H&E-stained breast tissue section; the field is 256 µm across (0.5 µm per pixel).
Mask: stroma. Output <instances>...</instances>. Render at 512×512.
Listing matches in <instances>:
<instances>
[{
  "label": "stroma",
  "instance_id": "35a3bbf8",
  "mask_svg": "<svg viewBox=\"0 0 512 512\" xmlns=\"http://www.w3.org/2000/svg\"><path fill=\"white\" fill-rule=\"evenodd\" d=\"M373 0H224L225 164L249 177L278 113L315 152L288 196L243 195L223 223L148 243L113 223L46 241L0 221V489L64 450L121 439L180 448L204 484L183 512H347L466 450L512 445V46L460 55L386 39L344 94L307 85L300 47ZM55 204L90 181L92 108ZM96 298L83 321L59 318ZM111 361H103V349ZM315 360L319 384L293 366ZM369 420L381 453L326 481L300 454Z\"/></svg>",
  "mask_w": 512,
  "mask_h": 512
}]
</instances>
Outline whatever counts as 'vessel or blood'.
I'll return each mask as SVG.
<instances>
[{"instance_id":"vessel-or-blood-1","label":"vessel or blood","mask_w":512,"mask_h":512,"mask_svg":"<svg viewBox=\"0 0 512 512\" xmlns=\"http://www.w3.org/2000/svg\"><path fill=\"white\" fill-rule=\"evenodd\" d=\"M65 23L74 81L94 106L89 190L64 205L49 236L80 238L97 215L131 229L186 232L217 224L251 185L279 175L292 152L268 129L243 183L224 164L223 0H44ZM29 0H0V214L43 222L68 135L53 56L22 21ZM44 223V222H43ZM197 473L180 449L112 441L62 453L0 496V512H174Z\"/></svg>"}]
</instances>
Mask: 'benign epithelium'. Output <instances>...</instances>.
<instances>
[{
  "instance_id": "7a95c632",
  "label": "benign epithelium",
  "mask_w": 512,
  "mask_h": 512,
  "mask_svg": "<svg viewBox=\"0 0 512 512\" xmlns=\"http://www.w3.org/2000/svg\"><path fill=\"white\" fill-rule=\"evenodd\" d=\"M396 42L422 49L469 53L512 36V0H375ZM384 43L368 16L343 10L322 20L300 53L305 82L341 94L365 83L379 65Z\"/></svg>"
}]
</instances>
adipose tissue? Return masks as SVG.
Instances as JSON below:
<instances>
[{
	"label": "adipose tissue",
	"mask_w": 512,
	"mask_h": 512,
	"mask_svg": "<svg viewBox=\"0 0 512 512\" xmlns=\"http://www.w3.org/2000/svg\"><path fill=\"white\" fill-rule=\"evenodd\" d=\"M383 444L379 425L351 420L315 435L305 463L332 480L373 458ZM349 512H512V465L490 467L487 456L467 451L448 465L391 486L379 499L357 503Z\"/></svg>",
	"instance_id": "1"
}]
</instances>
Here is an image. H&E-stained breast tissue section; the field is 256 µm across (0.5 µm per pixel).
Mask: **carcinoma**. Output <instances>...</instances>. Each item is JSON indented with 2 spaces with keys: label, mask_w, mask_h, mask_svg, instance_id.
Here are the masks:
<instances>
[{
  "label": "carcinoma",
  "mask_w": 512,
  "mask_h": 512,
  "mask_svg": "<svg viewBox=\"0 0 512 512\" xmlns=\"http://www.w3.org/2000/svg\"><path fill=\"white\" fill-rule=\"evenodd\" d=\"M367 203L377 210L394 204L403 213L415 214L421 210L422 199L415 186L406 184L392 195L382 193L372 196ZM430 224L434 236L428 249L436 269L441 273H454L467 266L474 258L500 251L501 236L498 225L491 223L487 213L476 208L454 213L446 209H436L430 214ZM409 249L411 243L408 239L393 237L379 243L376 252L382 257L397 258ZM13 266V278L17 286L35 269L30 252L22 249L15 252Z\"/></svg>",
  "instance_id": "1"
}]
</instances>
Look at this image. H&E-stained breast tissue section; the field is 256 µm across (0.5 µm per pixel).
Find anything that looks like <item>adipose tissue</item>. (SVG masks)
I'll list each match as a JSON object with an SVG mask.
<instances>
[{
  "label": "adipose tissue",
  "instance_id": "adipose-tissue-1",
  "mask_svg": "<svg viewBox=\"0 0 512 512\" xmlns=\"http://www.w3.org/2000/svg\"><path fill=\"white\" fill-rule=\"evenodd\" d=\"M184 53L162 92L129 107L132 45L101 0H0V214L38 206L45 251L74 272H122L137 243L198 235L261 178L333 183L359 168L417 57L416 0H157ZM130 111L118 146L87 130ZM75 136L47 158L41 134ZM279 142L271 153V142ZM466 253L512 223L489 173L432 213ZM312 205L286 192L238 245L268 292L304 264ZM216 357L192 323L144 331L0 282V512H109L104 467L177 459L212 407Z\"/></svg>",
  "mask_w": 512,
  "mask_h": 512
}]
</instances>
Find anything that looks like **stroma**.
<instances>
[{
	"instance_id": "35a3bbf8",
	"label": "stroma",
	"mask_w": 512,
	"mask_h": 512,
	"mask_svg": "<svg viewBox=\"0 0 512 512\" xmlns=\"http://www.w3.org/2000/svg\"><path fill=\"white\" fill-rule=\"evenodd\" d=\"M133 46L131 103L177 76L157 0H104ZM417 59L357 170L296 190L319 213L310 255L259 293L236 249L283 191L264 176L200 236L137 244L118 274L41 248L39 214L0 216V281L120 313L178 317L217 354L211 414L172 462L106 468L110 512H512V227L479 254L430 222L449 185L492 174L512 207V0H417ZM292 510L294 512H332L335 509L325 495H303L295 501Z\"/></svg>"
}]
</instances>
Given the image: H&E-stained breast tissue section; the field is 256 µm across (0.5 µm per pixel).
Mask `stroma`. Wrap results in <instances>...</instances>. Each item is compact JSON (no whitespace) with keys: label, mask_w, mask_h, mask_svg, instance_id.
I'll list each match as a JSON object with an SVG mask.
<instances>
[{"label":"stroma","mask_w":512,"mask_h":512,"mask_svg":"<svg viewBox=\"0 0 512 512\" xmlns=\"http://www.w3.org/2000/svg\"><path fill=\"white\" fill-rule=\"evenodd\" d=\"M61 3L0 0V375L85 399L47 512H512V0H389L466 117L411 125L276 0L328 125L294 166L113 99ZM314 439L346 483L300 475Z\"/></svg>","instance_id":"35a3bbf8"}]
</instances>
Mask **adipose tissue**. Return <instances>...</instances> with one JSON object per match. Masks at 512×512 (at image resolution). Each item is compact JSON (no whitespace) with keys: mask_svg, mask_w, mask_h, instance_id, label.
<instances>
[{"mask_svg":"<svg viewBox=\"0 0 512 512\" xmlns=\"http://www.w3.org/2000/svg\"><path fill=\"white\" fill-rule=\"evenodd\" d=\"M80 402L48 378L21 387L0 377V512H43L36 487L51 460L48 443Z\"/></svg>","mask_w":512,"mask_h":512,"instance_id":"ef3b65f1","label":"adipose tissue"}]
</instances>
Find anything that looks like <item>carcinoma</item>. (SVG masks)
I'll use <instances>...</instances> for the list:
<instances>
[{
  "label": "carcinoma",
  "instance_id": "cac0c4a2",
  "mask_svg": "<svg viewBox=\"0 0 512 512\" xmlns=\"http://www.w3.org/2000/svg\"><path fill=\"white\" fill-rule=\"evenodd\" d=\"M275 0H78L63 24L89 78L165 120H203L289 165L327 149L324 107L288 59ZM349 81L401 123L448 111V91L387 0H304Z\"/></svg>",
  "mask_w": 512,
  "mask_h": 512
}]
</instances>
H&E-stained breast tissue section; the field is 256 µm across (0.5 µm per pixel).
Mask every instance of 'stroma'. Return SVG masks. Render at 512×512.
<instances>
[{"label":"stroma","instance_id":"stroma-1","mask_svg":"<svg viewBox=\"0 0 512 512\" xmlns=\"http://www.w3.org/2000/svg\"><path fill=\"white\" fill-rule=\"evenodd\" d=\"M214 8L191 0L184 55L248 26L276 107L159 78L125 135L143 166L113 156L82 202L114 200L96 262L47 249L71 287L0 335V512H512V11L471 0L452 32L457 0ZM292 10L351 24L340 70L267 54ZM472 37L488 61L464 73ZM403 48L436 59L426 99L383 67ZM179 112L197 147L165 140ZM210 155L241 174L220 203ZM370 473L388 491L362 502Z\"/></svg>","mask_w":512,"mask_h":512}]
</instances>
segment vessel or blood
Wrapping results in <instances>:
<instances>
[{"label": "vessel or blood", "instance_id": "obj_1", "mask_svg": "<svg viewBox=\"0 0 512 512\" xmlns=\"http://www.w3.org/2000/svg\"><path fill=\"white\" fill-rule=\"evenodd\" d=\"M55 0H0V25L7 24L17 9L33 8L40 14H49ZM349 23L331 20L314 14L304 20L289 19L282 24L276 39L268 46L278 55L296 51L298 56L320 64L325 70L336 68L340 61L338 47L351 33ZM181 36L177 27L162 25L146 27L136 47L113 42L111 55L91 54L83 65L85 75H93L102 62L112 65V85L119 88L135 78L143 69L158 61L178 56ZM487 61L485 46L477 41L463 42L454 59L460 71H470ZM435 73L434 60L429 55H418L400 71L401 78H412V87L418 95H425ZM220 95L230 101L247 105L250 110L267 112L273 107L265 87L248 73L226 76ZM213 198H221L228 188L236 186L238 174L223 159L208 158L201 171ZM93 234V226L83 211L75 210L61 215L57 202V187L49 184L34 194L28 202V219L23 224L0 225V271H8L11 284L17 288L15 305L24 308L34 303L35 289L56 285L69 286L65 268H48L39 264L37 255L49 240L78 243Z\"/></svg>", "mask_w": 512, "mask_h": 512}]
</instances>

*-*-*

● **WHAT IS EXPECTED**
Identify each line of the material where the word "stained" shows up, and copy it.

● **SOLVED EXERCISE**
H&E-stained breast tissue section; the field is 256 µm across (0.5 µm per pixel).
Here is an image. H&E-stained breast tissue section; the field is 256 µm across (0.5 µm per pixel).
Look at this image. H&E-stained breast tissue section; the field is 256 µm across (0.5 µm per pixel).
Given the image: H&E-stained breast tissue section; the field is 256 µm across (0.5 µm per pixel).
H&E-stained breast tissue section; the field is 256 µm across (0.5 µm per pixel).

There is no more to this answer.